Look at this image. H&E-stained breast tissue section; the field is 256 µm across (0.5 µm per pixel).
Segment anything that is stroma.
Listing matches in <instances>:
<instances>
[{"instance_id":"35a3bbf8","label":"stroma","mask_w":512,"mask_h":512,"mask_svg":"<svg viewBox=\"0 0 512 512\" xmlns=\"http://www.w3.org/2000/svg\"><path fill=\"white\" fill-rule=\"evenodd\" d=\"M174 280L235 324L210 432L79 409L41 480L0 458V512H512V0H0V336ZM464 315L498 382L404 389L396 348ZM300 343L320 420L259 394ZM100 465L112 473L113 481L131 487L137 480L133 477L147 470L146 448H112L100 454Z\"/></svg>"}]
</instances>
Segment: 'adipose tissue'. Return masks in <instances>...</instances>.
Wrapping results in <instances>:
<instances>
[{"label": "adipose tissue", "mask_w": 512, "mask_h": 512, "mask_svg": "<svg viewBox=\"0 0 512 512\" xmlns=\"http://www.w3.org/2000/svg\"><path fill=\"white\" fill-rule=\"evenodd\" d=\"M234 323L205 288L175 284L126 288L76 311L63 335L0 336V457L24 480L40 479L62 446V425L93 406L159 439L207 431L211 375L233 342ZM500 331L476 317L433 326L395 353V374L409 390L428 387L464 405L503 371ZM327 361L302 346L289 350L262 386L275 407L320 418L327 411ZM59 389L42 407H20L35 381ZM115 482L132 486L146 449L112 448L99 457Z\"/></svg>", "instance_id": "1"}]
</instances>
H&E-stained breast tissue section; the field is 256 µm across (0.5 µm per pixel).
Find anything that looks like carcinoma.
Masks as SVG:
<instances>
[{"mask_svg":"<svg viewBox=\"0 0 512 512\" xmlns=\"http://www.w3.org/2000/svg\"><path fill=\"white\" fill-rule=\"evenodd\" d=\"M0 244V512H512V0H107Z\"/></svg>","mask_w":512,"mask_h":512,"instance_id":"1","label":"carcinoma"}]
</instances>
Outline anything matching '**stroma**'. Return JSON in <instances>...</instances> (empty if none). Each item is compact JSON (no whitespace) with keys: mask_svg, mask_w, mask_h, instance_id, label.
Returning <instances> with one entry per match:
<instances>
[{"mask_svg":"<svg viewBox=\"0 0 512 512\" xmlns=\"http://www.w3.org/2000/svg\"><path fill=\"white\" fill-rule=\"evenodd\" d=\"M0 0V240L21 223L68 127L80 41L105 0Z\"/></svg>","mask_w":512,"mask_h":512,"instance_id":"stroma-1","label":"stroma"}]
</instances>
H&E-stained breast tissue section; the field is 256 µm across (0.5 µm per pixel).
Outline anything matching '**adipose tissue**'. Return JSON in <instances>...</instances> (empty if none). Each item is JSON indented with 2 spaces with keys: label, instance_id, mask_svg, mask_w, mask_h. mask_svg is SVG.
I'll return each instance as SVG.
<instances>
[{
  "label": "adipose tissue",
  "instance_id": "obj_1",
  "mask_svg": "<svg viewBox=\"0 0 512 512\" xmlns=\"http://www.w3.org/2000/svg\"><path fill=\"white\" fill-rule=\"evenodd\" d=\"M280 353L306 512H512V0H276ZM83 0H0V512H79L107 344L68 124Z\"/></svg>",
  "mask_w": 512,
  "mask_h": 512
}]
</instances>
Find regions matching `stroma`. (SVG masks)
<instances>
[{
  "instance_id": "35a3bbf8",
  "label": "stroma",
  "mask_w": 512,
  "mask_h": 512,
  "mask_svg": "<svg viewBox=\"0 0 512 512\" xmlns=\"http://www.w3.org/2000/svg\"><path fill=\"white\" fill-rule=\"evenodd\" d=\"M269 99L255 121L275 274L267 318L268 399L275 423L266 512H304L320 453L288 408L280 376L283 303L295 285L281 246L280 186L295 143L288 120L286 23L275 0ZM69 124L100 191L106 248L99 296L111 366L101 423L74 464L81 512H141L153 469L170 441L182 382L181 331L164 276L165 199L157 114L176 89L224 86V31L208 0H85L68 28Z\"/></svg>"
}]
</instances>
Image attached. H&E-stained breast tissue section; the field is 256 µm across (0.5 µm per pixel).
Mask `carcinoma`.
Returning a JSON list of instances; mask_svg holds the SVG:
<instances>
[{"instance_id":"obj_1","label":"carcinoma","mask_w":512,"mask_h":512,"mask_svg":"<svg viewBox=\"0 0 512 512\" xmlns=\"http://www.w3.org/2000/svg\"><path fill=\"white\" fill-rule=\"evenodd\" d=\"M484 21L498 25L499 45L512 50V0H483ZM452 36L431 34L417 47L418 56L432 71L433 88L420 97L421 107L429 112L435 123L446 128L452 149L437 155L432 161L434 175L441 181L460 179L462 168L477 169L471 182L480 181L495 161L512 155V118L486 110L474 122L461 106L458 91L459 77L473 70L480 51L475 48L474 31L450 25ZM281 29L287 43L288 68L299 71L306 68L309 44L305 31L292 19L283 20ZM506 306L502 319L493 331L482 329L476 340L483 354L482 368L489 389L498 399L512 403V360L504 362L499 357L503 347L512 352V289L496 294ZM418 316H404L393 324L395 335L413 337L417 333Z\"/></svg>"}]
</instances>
◇ ◇ ◇ ◇
*WHAT TO DO*
Go through the material above line by line and copy it exactly.

*CORRECT OUTPUT*
Look at this image. H&E-stained breast tissue section; the field is 256 µm across (0.5 µm per pixel).
Segment anything that is stroma.
Listing matches in <instances>:
<instances>
[{"instance_id":"35a3bbf8","label":"stroma","mask_w":512,"mask_h":512,"mask_svg":"<svg viewBox=\"0 0 512 512\" xmlns=\"http://www.w3.org/2000/svg\"><path fill=\"white\" fill-rule=\"evenodd\" d=\"M174 280L235 324L210 432L79 409L41 480L0 458V512H512V0H0V336ZM464 315L498 382L404 389L396 348ZM300 343L320 420L259 394ZM100 465L112 473L113 481L131 487L137 480L133 477L147 470L146 448H112L100 454Z\"/></svg>"}]
</instances>
Segment: 'adipose tissue'. Return masks in <instances>...</instances>.
Wrapping results in <instances>:
<instances>
[{"label": "adipose tissue", "mask_w": 512, "mask_h": 512, "mask_svg": "<svg viewBox=\"0 0 512 512\" xmlns=\"http://www.w3.org/2000/svg\"><path fill=\"white\" fill-rule=\"evenodd\" d=\"M234 323L205 288L175 284L126 288L76 311L63 335L0 336V457L24 480L40 479L62 446V425L93 406L159 439L207 431L211 375L233 342ZM500 331L476 317L433 326L395 353V374L409 390L428 387L464 405L503 371ZM327 361L302 346L289 350L262 386L275 407L320 418L327 411ZM59 389L42 407H20L35 381ZM115 482L132 486L146 449L112 448L99 457Z\"/></svg>", "instance_id": "1"}]
</instances>
H&E-stained breast tissue section; the field is 256 µm across (0.5 µm per pixel).
Find anything that looks like carcinoma.
Masks as SVG:
<instances>
[{"mask_svg":"<svg viewBox=\"0 0 512 512\" xmlns=\"http://www.w3.org/2000/svg\"><path fill=\"white\" fill-rule=\"evenodd\" d=\"M0 244V512H512V0H107Z\"/></svg>","mask_w":512,"mask_h":512,"instance_id":"1","label":"carcinoma"}]
</instances>
Outline anything matching '**stroma**'. Return JSON in <instances>...</instances> (empty if none). Each item is compact JSON (no whitespace) with keys: mask_svg, mask_w, mask_h, instance_id, label.
Returning <instances> with one entry per match:
<instances>
[{"mask_svg":"<svg viewBox=\"0 0 512 512\" xmlns=\"http://www.w3.org/2000/svg\"><path fill=\"white\" fill-rule=\"evenodd\" d=\"M0 0V240L21 223L68 127L80 41L105 0Z\"/></svg>","mask_w":512,"mask_h":512,"instance_id":"stroma-1","label":"stroma"}]
</instances>
H&E-stained breast tissue section; the field is 256 µm across (0.5 µm per pixel).
Outline anything matching '**adipose tissue**'. Return JSON in <instances>...</instances> (empty if none). Each item is JSON indented with 2 spaces with keys: label, instance_id, mask_svg, mask_w, mask_h. mask_svg is SVG.
I'll return each instance as SVG.
<instances>
[{
  "label": "adipose tissue",
  "instance_id": "obj_1",
  "mask_svg": "<svg viewBox=\"0 0 512 512\" xmlns=\"http://www.w3.org/2000/svg\"><path fill=\"white\" fill-rule=\"evenodd\" d=\"M280 353L306 512H512V0H276ZM83 0H0V512H79L107 344L68 124Z\"/></svg>",
  "mask_w": 512,
  "mask_h": 512
}]
</instances>
Find regions matching `stroma`. (SVG masks)
<instances>
[{
  "instance_id": "35a3bbf8",
  "label": "stroma",
  "mask_w": 512,
  "mask_h": 512,
  "mask_svg": "<svg viewBox=\"0 0 512 512\" xmlns=\"http://www.w3.org/2000/svg\"><path fill=\"white\" fill-rule=\"evenodd\" d=\"M269 99L255 121L275 274L267 318L268 399L275 423L266 512H304L320 453L288 408L280 376L283 303L295 285L281 246L280 186L295 143L288 120L286 23L275 0ZM69 124L100 191L106 248L99 296L111 366L101 423L74 464L81 512H141L153 469L170 441L182 382L181 331L164 276L165 199L157 114L176 89L224 86V31L208 0H85L68 28Z\"/></svg>"
}]
</instances>
Image attached. H&E-stained breast tissue section; the field is 256 µm across (0.5 µm per pixel).
Mask `carcinoma`.
Returning a JSON list of instances; mask_svg holds the SVG:
<instances>
[{"instance_id":"obj_1","label":"carcinoma","mask_w":512,"mask_h":512,"mask_svg":"<svg viewBox=\"0 0 512 512\" xmlns=\"http://www.w3.org/2000/svg\"><path fill=\"white\" fill-rule=\"evenodd\" d=\"M484 21L498 25L499 45L512 50V0H483ZM452 36L431 34L417 47L418 56L432 71L433 88L420 97L421 107L429 112L435 123L446 128L452 149L437 155L432 161L434 175L441 181L460 179L462 168L477 169L471 182L480 181L495 161L512 155V118L486 110L474 122L461 106L458 91L459 77L473 70L480 51L475 48L474 31L450 25ZM281 29L287 43L288 68L299 71L306 68L309 44L305 31L292 19L283 20ZM506 306L502 319L493 331L482 329L476 340L483 354L482 368L489 389L498 399L512 403V360L504 362L499 357L503 347L512 352V289L496 294ZM418 316H404L393 324L395 335L413 337L417 333Z\"/></svg>"}]
</instances>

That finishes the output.